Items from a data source
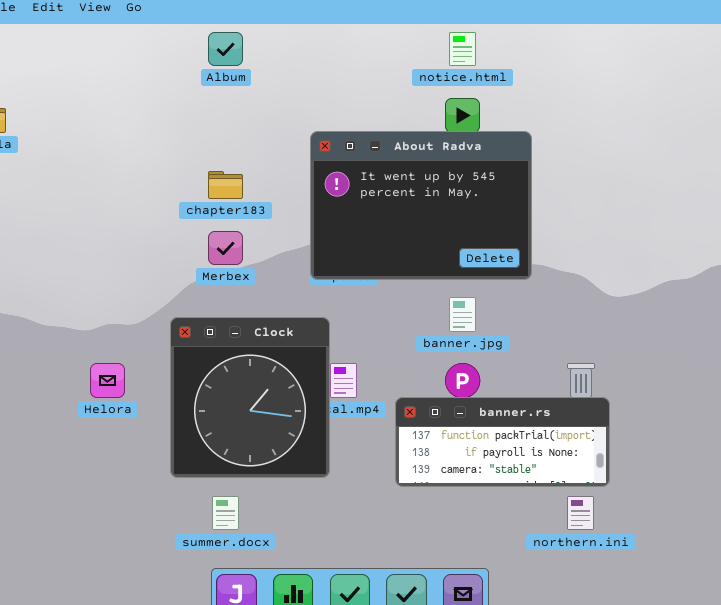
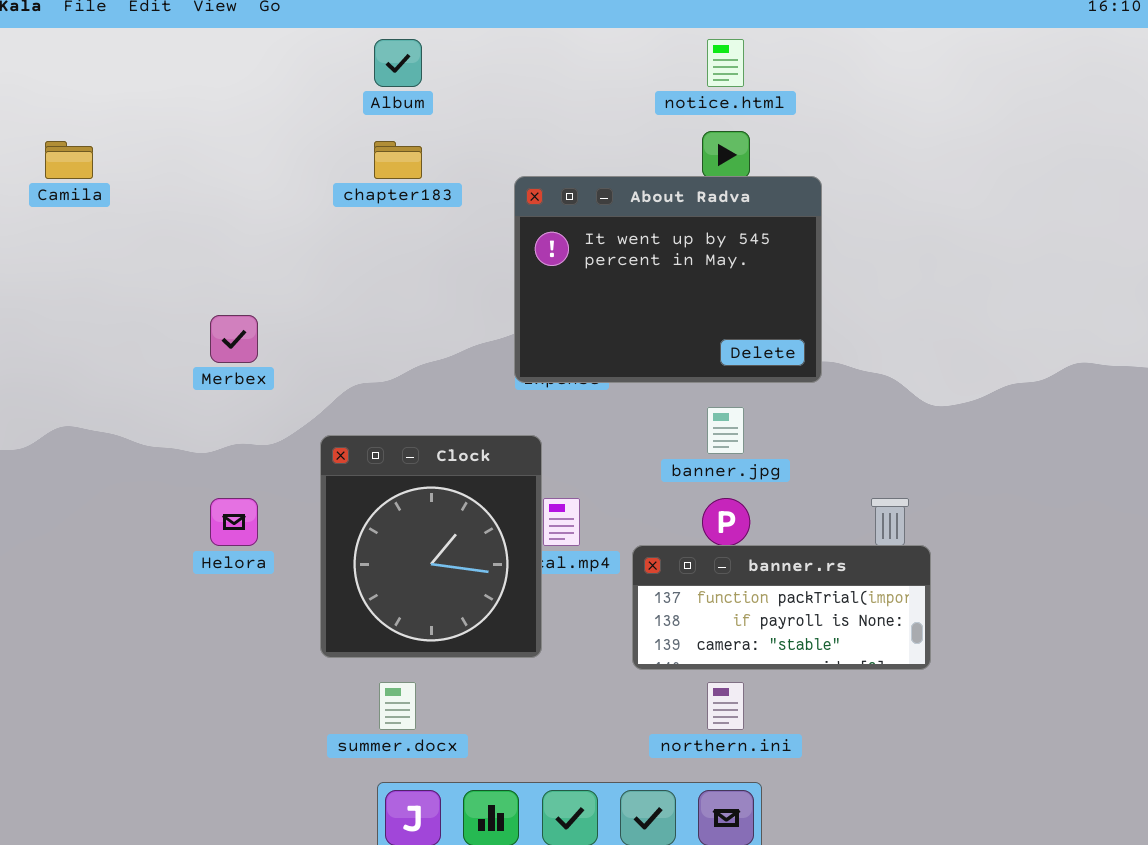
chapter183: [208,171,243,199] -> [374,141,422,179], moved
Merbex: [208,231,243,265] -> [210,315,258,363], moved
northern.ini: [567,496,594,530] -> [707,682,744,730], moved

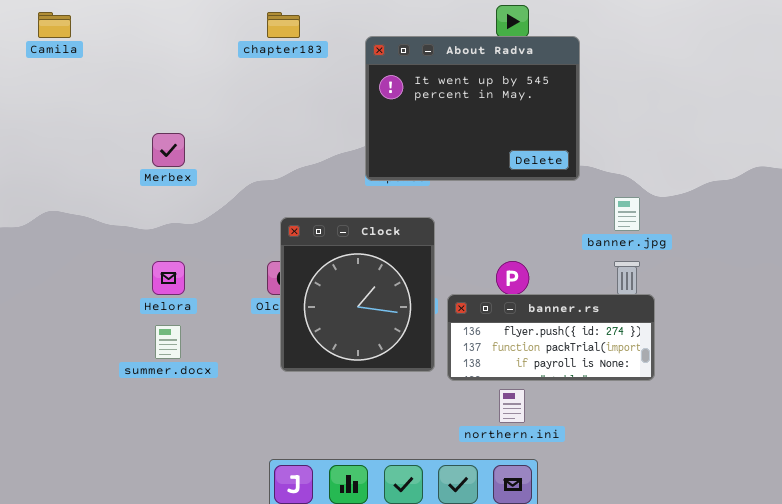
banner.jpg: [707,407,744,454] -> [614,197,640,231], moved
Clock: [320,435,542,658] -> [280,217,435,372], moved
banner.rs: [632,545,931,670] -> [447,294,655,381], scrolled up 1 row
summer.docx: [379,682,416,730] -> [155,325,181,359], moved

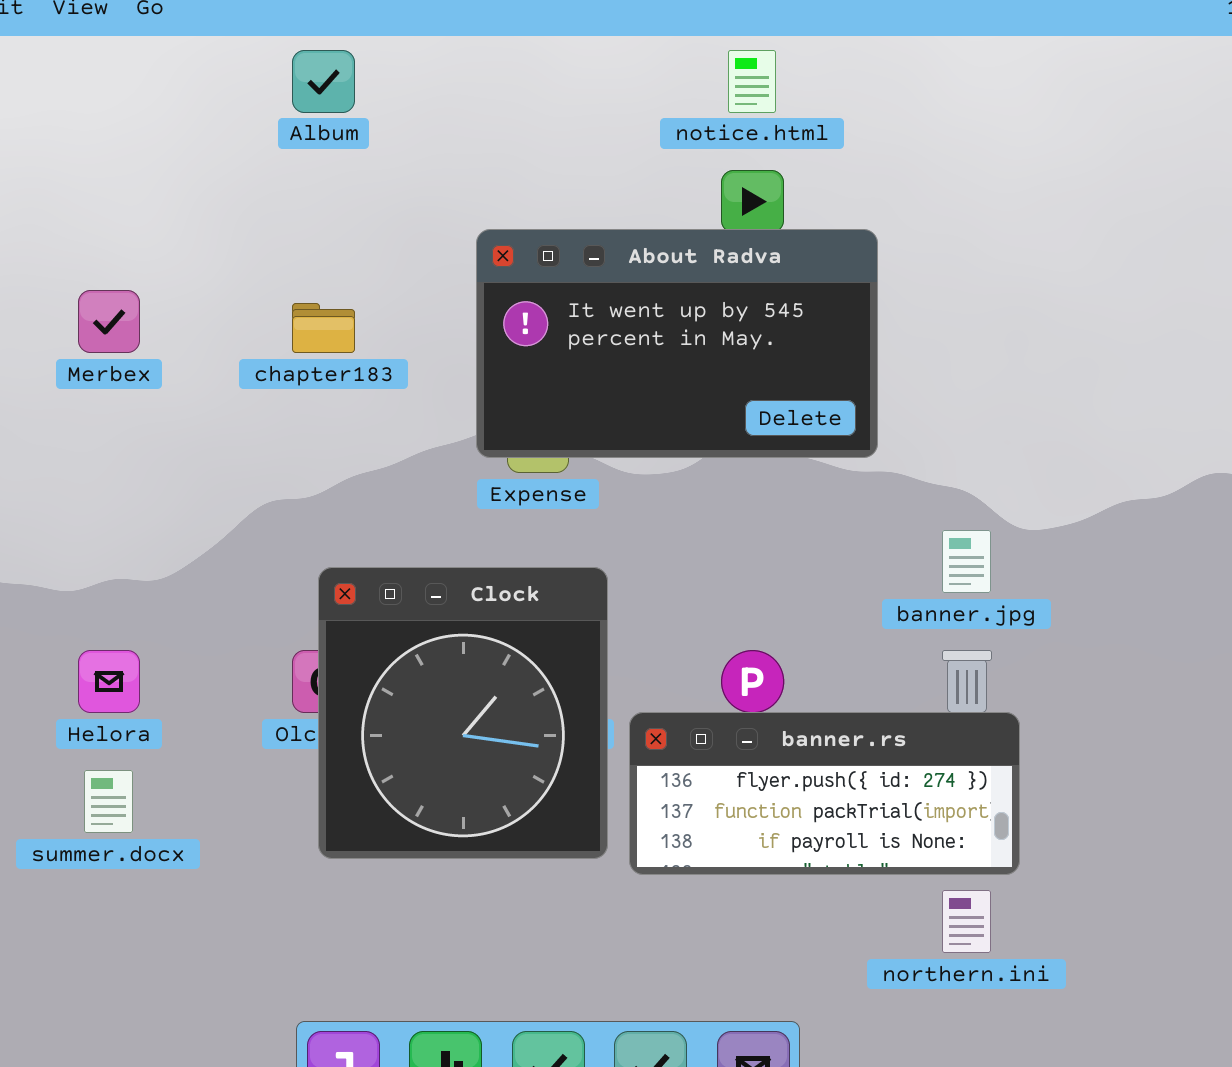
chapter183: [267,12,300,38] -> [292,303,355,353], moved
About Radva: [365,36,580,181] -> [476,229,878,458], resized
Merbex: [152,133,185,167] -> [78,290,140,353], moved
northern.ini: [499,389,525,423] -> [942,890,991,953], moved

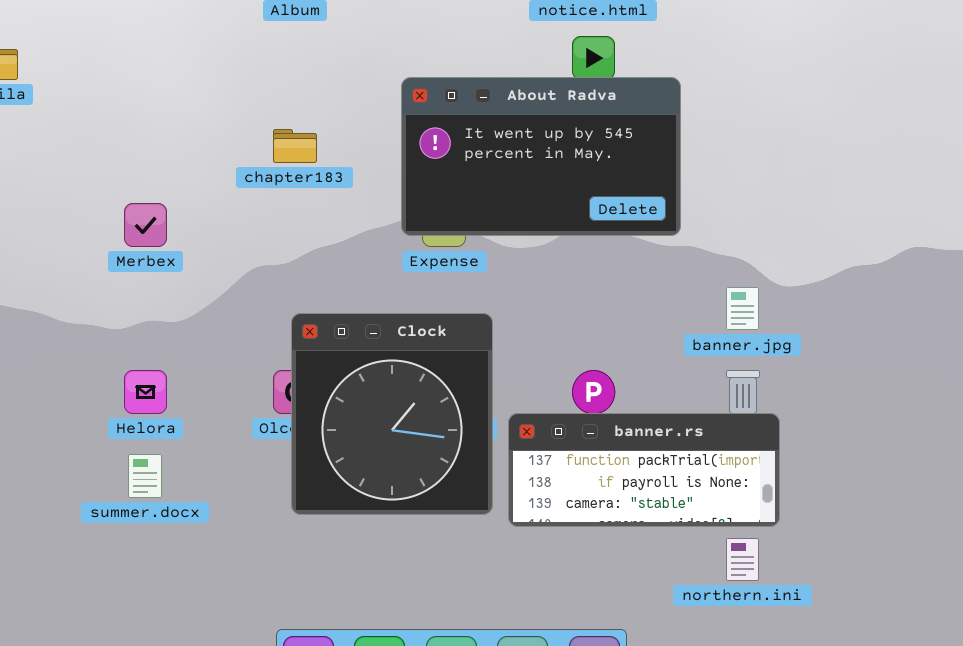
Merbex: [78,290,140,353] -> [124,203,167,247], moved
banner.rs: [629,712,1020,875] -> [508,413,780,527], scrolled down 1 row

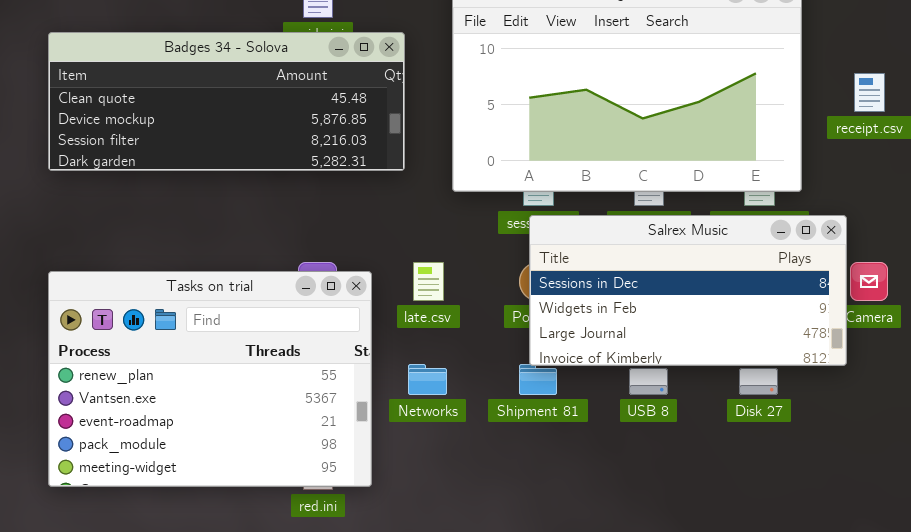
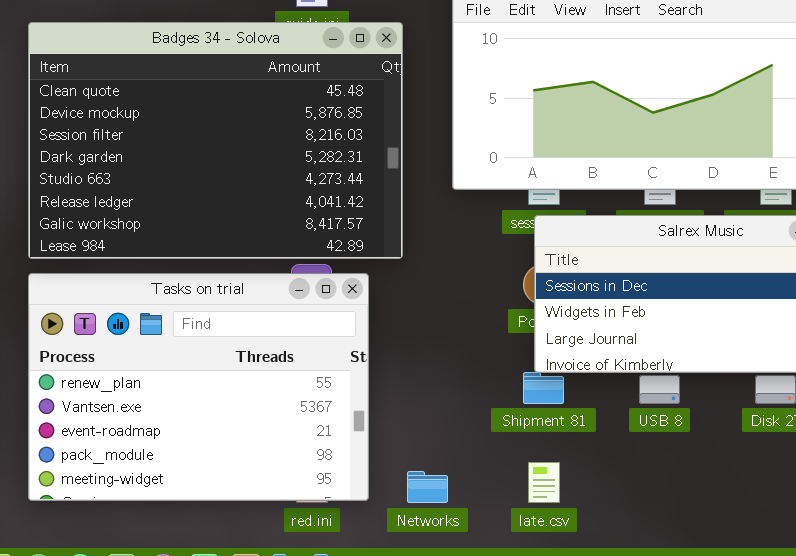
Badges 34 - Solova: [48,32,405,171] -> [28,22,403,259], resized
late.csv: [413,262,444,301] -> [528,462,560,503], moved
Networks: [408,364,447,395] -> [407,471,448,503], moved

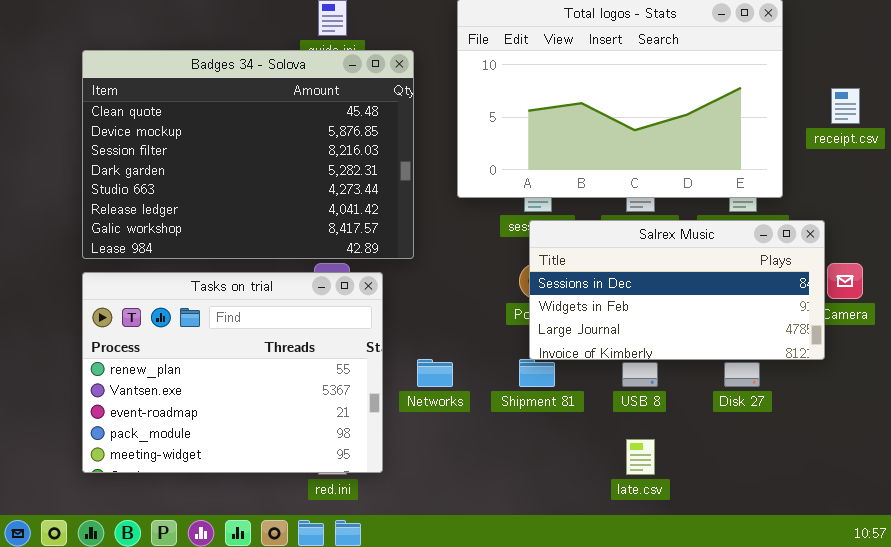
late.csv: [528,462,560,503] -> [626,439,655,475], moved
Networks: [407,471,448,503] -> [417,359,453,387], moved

**What you will do:**
Copy each line from the data above that includes "banner".

**Solution below:**
banner.jpg: [707,407,744,454] -> [614,197,640,231], moved
banner.rs: [632,545,931,670] -> [447,294,655,381], scrolled up 1 row
banner.rs: [629,712,1020,875] -> [508,413,780,527], scrolled down 1 row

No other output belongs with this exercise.